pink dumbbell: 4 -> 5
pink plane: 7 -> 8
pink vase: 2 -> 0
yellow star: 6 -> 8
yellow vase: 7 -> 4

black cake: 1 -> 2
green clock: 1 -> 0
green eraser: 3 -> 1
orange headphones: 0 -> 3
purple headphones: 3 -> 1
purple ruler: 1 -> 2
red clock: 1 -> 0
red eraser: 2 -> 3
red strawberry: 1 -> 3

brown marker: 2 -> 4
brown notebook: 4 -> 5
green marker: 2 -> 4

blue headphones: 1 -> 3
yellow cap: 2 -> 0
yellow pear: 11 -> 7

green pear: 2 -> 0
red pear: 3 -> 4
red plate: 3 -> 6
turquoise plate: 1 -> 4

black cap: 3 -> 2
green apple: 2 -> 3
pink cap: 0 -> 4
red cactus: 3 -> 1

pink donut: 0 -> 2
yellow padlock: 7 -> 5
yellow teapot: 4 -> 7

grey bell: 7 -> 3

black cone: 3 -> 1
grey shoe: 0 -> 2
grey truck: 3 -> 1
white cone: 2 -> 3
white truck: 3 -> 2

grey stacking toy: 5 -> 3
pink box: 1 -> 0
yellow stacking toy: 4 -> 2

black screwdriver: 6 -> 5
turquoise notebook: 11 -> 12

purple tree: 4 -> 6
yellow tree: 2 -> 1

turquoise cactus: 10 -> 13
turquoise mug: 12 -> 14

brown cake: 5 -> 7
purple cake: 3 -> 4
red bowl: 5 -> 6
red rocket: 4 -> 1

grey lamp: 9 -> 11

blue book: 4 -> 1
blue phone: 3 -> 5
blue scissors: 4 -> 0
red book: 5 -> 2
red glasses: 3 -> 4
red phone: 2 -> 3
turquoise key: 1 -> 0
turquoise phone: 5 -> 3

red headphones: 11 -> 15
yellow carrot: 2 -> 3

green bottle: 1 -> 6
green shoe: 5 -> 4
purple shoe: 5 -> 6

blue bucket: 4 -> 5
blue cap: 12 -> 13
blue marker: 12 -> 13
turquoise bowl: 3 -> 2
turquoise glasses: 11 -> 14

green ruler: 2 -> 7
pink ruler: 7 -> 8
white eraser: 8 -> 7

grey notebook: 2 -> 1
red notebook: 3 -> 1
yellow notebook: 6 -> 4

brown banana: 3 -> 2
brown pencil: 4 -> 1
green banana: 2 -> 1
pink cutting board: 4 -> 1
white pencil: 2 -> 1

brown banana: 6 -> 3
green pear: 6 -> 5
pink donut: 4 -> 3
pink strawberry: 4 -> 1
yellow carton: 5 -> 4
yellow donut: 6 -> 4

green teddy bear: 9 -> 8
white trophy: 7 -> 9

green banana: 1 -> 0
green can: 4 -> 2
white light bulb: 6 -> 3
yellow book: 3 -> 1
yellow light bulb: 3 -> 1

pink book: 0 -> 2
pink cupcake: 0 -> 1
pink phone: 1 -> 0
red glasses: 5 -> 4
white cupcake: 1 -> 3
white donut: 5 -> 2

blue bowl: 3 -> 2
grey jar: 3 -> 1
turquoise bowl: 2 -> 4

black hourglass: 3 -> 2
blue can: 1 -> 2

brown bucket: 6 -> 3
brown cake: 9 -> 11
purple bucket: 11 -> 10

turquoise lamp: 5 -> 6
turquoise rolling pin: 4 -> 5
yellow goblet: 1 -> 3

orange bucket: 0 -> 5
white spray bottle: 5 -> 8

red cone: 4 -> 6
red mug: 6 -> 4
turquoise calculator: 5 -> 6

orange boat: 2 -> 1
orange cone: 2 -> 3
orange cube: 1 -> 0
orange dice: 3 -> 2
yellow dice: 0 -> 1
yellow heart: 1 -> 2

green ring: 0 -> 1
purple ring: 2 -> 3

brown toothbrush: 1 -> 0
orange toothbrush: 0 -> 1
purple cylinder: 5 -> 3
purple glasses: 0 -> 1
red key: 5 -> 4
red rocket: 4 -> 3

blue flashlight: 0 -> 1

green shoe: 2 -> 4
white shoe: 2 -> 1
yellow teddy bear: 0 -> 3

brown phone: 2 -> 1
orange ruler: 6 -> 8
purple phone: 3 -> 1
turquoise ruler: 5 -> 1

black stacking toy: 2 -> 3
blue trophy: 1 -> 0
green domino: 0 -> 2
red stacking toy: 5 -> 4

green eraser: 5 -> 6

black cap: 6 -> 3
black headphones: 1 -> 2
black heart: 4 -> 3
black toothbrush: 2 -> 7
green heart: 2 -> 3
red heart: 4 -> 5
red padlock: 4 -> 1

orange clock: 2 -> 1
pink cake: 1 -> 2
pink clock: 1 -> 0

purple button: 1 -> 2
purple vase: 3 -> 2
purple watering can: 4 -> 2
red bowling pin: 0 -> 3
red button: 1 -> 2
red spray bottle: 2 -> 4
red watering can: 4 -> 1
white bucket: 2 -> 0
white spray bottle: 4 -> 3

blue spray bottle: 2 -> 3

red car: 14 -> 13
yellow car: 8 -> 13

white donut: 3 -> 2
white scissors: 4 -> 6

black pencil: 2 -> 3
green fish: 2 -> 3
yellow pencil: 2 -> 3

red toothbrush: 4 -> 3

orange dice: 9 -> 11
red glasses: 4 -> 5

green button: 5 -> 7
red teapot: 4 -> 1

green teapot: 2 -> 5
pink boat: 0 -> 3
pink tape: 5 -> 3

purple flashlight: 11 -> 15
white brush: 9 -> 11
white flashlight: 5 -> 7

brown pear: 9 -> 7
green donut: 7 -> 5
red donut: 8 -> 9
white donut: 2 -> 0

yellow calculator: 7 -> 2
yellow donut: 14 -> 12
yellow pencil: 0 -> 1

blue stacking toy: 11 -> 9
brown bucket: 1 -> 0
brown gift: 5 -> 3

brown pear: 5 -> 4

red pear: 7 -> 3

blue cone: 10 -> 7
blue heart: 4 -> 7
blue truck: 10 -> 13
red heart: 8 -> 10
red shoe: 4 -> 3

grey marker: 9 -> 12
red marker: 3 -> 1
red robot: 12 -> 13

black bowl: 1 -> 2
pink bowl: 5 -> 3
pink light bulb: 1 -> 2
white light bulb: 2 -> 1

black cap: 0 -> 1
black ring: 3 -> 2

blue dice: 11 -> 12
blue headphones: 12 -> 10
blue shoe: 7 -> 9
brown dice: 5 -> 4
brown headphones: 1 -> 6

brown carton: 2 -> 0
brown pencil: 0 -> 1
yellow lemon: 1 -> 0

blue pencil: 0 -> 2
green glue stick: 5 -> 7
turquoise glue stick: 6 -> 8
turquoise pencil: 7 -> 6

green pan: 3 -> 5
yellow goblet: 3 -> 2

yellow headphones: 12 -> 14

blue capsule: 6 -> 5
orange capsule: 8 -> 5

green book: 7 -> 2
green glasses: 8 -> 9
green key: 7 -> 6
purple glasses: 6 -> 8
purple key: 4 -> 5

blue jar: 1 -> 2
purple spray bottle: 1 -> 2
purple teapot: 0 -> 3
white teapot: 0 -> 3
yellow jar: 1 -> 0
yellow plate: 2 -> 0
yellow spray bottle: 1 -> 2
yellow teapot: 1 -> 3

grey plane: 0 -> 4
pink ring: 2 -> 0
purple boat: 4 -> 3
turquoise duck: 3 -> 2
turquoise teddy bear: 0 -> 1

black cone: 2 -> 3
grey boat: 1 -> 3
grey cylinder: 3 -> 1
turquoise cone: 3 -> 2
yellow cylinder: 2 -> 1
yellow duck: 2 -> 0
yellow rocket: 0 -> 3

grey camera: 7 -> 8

TASK BRIEF:
Repeat each record word for word. Do not leave any out.

EXPECTED OUTPUT:
pink dumbbell: 4 -> 5
pink plane: 7 -> 8
pink vase: 2 -> 0
yellow star: 6 -> 8
yellow vase: 7 -> 4

black cake: 1 -> 2
green clock: 1 -> 0
green eraser: 3 -> 1
orange headphones: 0 -> 3
purple headphones: 3 -> 1
purple ruler: 1 -> 2
red clock: 1 -> 0
red eraser: 2 -> 3
red strawberry: 1 -> 3

brown marker: 2 -> 4
brown notebook: 4 -> 5
green marker: 2 -> 4

blue headphones: 1 -> 3
yellow cap: 2 -> 0
yellow pear: 11 -> 7

green pear: 2 -> 0
red pear: 3 -> 4
red plate: 3 -> 6
turquoise plate: 1 -> 4

black cap: 3 -> 2
green apple: 2 -> 3
pink cap: 0 -> 4
red cactus: 3 -> 1

pink donut: 0 -> 2
yellow padlock: 7 -> 5
yellow teapot: 4 -> 7

grey bell: 7 -> 3

black cone: 3 -> 1
grey shoe: 0 -> 2
grey truck: 3 -> 1
white cone: 2 -> 3
white truck: 3 -> 2

grey stacking toy: 5 -> 3
pink box: 1 -> 0
yellow stacking toy: 4 -> 2

black screwdriver: 6 -> 5
turquoise notebook: 11 -> 12

purple tree: 4 -> 6
yellow tree: 2 -> 1

turquoise cactus: 10 -> 13
turquoise mug: 12 -> 14

brown cake: 5 -> 7
purple cake: 3 -> 4
red bowl: 5 -> 6
red rocket: 4 -> 1

grey lamp: 9 -> 11

blue book: 4 -> 1
blue phone: 3 -> 5
blue scissors: 4 -> 0
red book: 5 -> 2
red glasses: 3 -> 4
red phone: 2 -> 3
turquoise key: 1 -> 0
turquoise phone: 5 -> 3

red headphones: 11 -> 15
yellow carrot: 2 -> 3

green bottle: 1 -> 6
green shoe: 5 -> 4
purple shoe: 5 -> 6

blue bucket: 4 -> 5
blue cap: 12 -> 13
blue marker: 12 -> 13
turquoise bowl: 3 -> 2
turquoise glasses: 11 -> 14

green ruler: 2 -> 7
pink ruler: 7 -> 8
white eraser: 8 -> 7

grey notebook: 2 -> 1
red notebook: 3 -> 1
yellow notebook: 6 -> 4

brown banana: 3 -> 2
brown pencil: 4 -> 1
green banana: 2 -> 1
pink cutting board: 4 -> 1
white pencil: 2 -> 1

brown banana: 6 -> 3
green pear: 6 -> 5
pink donut: 4 -> 3
pink strawberry: 4 -> 1
yellow carton: 5 -> 4
yellow donut: 6 -> 4

green teddy bear: 9 -> 8
white trophy: 7 -> 9

green banana: 1 -> 0
green can: 4 -> 2
white light bulb: 6 -> 3
yellow book: 3 -> 1
yellow light bulb: 3 -> 1

pink book: 0 -> 2
pink cupcake: 0 -> 1
pink phone: 1 -> 0
red glasses: 5 -> 4
white cupcake: 1 -> 3
white donut: 5 -> 2

blue bowl: 3 -> 2
grey jar: 3 -> 1
turquoise bowl: 2 -> 4

black hourglass: 3 -> 2
blue can: 1 -> 2

brown bucket: 6 -> 3
brown cake: 9 -> 11
purple bucket: 11 -> 10

turquoise lamp: 5 -> 6
turquoise rolling pin: 4 -> 5
yellow goblet: 1 -> 3

orange bucket: 0 -> 5
white spray bottle: 5 -> 8

red cone: 4 -> 6
red mug: 6 -> 4
turquoise calculator: 5 -> 6

orange boat: 2 -> 1
orange cone: 2 -> 3
orange cube: 1 -> 0
orange dice: 3 -> 2
yellow dice: 0 -> 1
yellow heart: 1 -> 2

green ring: 0 -> 1
purple ring: 2 -> 3

brown toothbrush: 1 -> 0
orange toothbrush: 0 -> 1
purple cylinder: 5 -> 3
purple glasses: 0 -> 1
red key: 5 -> 4
red rocket: 4 -> 3

blue flashlight: 0 -> 1

green shoe: 2 -> 4
white shoe: 2 -> 1
yellow teddy bear: 0 -> 3

brown phone: 2 -> 1
orange ruler: 6 -> 8
purple phone: 3 -> 1
turquoise ruler: 5 -> 1

black stacking toy: 2 -> 3
blue trophy: 1 -> 0
green domino: 0 -> 2
red stacking toy: 5 -> 4

green eraser: 5 -> 6

black cap: 6 -> 3
black headphones: 1 -> 2
black heart: 4 -> 3
black toothbrush: 2 -> 7
green heart: 2 -> 3
red heart: 4 -> 5
red padlock: 4 -> 1

orange clock: 2 -> 1
pink cake: 1 -> 2
pink clock: 1 -> 0

purple button: 1 -> 2
purple vase: 3 -> 2
purple watering can: 4 -> 2
red bowling pin: 0 -> 3
red button: 1 -> 2
red spray bottle: 2 -> 4
red watering can: 4 -> 1
white bucket: 2 -> 0
white spray bottle: 4 -> 3

blue spray bottle: 2 -> 3

red car: 14 -> 13
yellow car: 8 -> 13

white donut: 3 -> 2
white scissors: 4 -> 6

black pencil: 2 -> 3
green fish: 2 -> 3
yellow pencil: 2 -> 3

red toothbrush: 4 -> 3

orange dice: 9 -> 11
red glasses: 4 -> 5

green button: 5 -> 7
red teapot: 4 -> 1

green teapot: 2 -> 5
pink boat: 0 -> 3
pink tape: 5 -> 3

purple flashlight: 11 -> 15
white brush: 9 -> 11
white flashlight: 5 -> 7

brown pear: 9 -> 7
green donut: 7 -> 5
red donut: 8 -> 9
white donut: 2 -> 0

yellow calculator: 7 -> 2
yellow donut: 14 -> 12
yellow pencil: 0 -> 1

blue stacking toy: 11 -> 9
brown bucket: 1 -> 0
brown gift: 5 -> 3

brown pear: 5 -> 4

red pear: 7 -> 3

blue cone: 10 -> 7
blue heart: 4 -> 7
blue truck: 10 -> 13
red heart: 8 -> 10
red shoe: 4 -> 3

grey marker: 9 -> 12
red marker: 3 -> 1
red robot: 12 -> 13

black bowl: 1 -> 2
pink bowl: 5 -> 3
pink light bulb: 1 -> 2
white light bulb: 2 -> 1

black cap: 0 -> 1
black ring: 3 -> 2

blue dice: 11 -> 12
blue headphones: 12 -> 10
blue shoe: 7 -> 9
brown dice: 5 -> 4
brown headphones: 1 -> 6

brown carton: 2 -> 0
brown pencil: 0 -> 1
yellow lemon: 1 -> 0

blue pencil: 0 -> 2
green glue stick: 5 -> 7
turquoise glue stick: 6 -> 8
turquoise pencil: 7 -> 6

green pan: 3 -> 5
yellow goblet: 3 -> 2

yellow headphones: 12 -> 14

blue capsule: 6 -> 5
orange capsule: 8 -> 5

green book: 7 -> 2
green glasses: 8 -> 9
green key: 7 -> 6
purple glasses: 6 -> 8
purple key: 4 -> 5

blue jar: 1 -> 2
purple spray bottle: 1 -> 2
purple teapot: 0 -> 3
white teapot: 0 -> 3
yellow jar: 1 -> 0
yellow plate: 2 -> 0
yellow spray bottle: 1 -> 2
yellow teapot: 1 -> 3

grey plane: 0 -> 4
pink ring: 2 -> 0
purple boat: 4 -> 3
turquoise duck: 3 -> 2
turquoise teddy bear: 0 -> 1

black cone: 2 -> 3
grey boat: 1 -> 3
grey cylinder: 3 -> 1
turquoise cone: 3 -> 2
yellow cylinder: 2 -> 1
yellow duck: 2 -> 0
yellow rocket: 0 -> 3

grey camera: 7 -> 8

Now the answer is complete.